Gather each line in the entries that includes the string "resized".

TASK INPUTS >>

↓↓↓

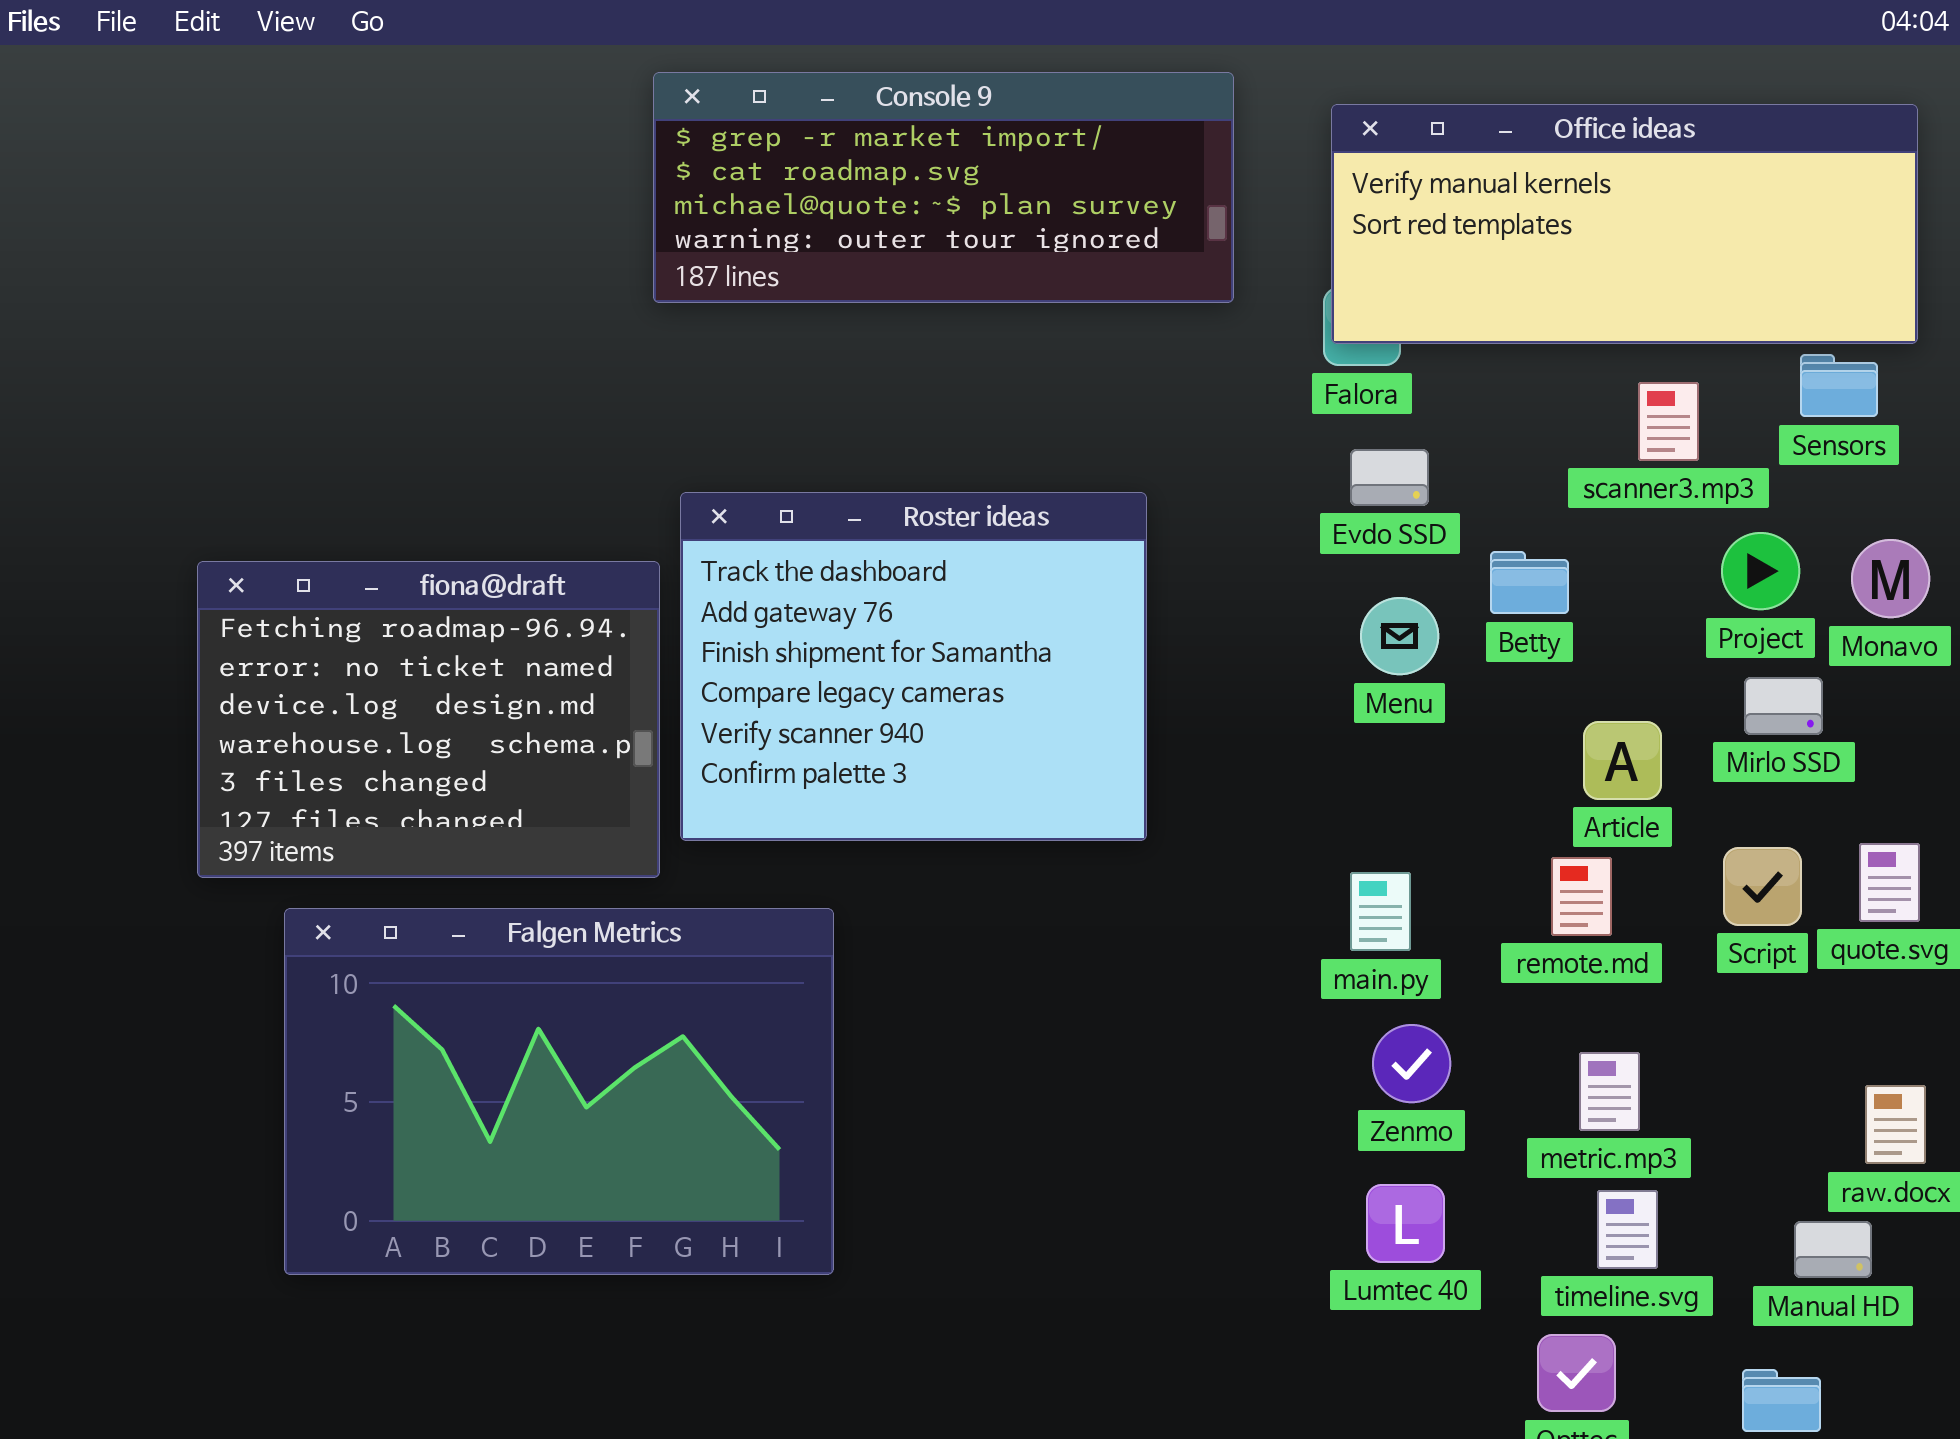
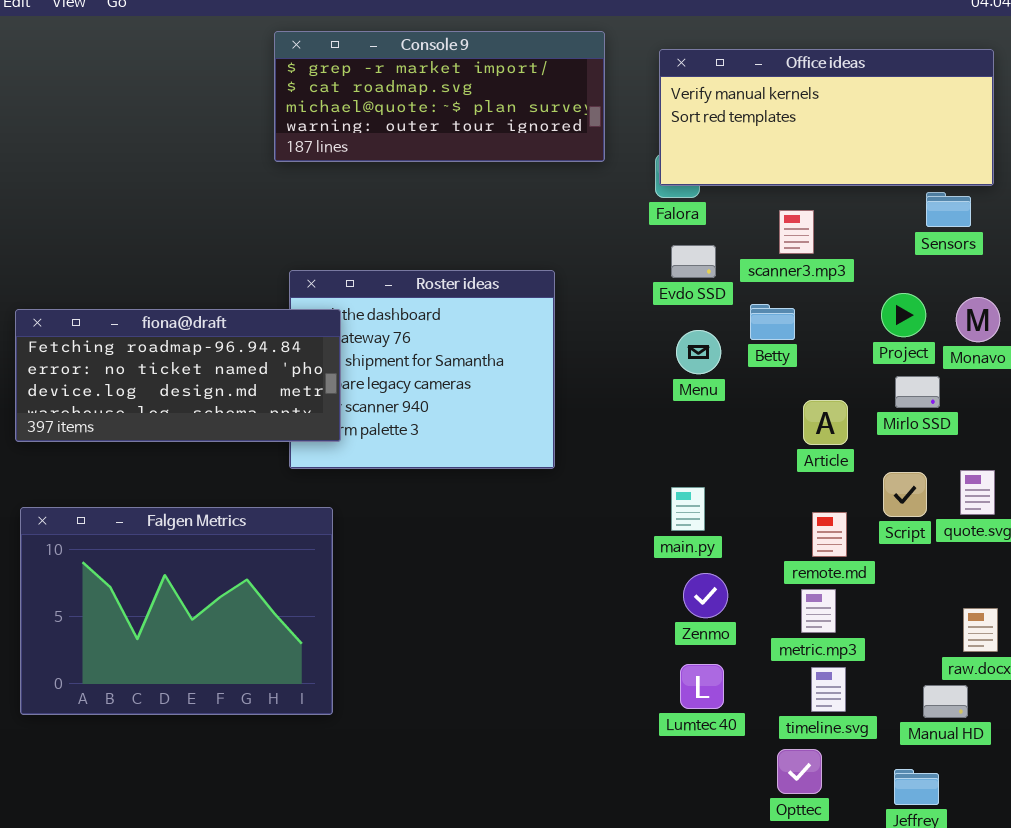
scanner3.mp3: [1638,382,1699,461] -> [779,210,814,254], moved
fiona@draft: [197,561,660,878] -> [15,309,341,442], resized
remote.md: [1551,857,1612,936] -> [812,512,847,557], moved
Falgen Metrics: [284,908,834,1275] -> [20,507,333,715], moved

↑↑↑
↓↓↓

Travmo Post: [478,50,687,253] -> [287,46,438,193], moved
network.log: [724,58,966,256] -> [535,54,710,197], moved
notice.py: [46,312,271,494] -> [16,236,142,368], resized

↑↑↑
↓↓↓

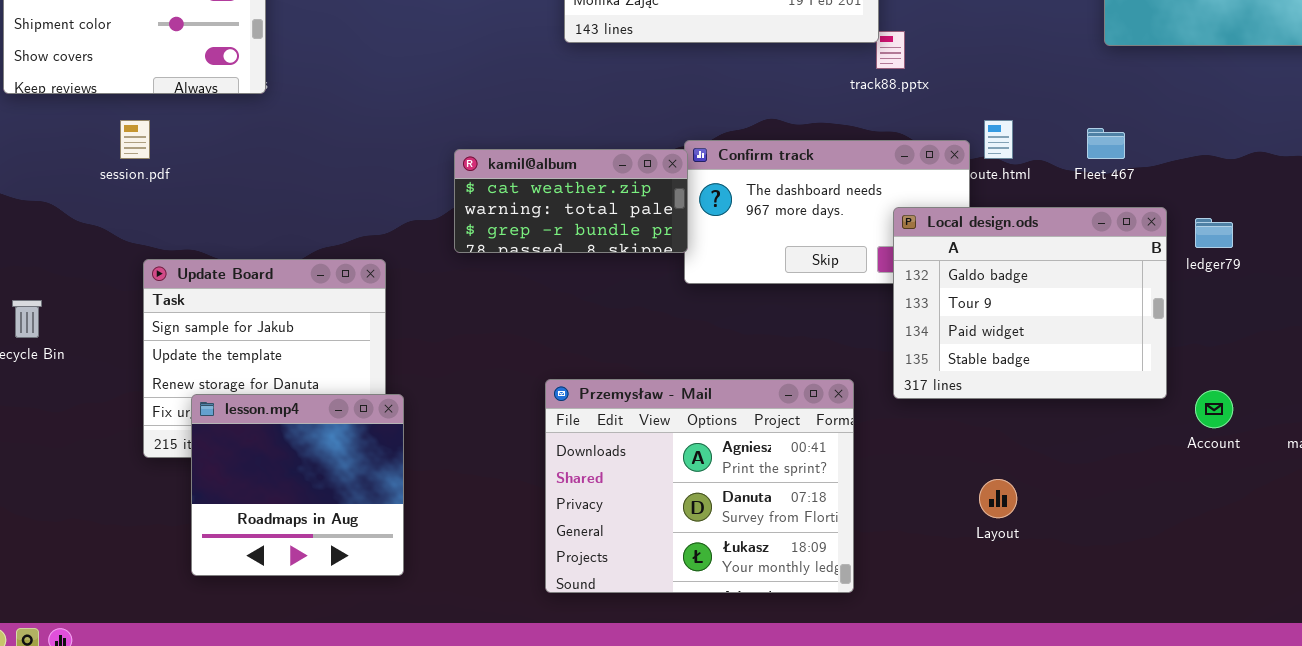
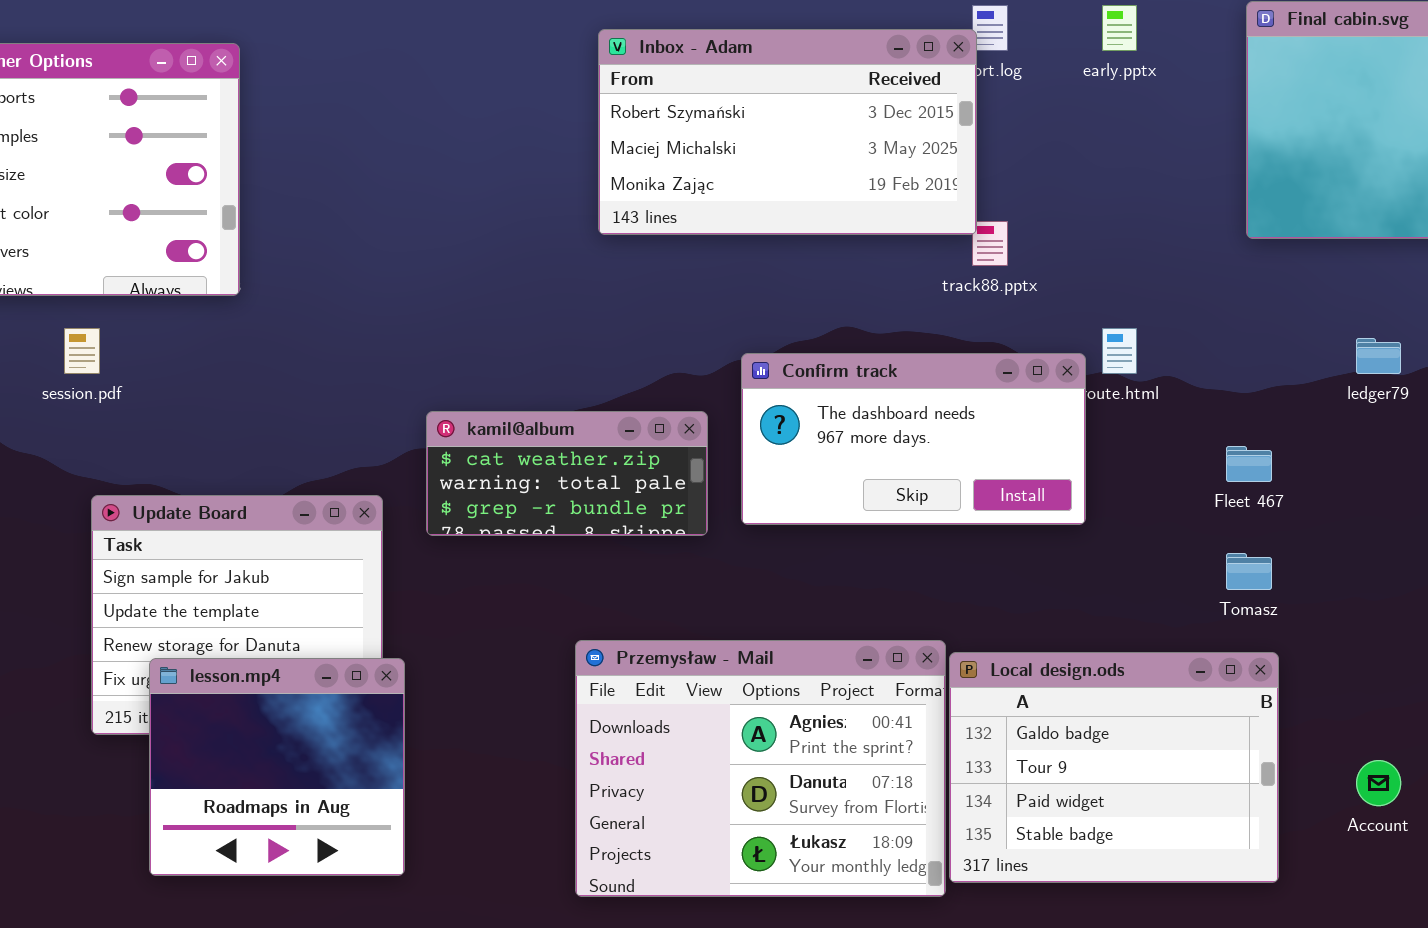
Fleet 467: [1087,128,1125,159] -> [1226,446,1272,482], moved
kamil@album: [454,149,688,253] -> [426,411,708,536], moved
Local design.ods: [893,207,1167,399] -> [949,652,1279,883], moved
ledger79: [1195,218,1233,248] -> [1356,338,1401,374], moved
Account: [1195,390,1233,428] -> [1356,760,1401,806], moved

↑↑↑

ANSWER TO THIS TASK >>
fiona@draft: [197,561,660,878] -> [15,309,341,442], resized
notice.py: [46,312,271,494] -> [16,236,142,368], resized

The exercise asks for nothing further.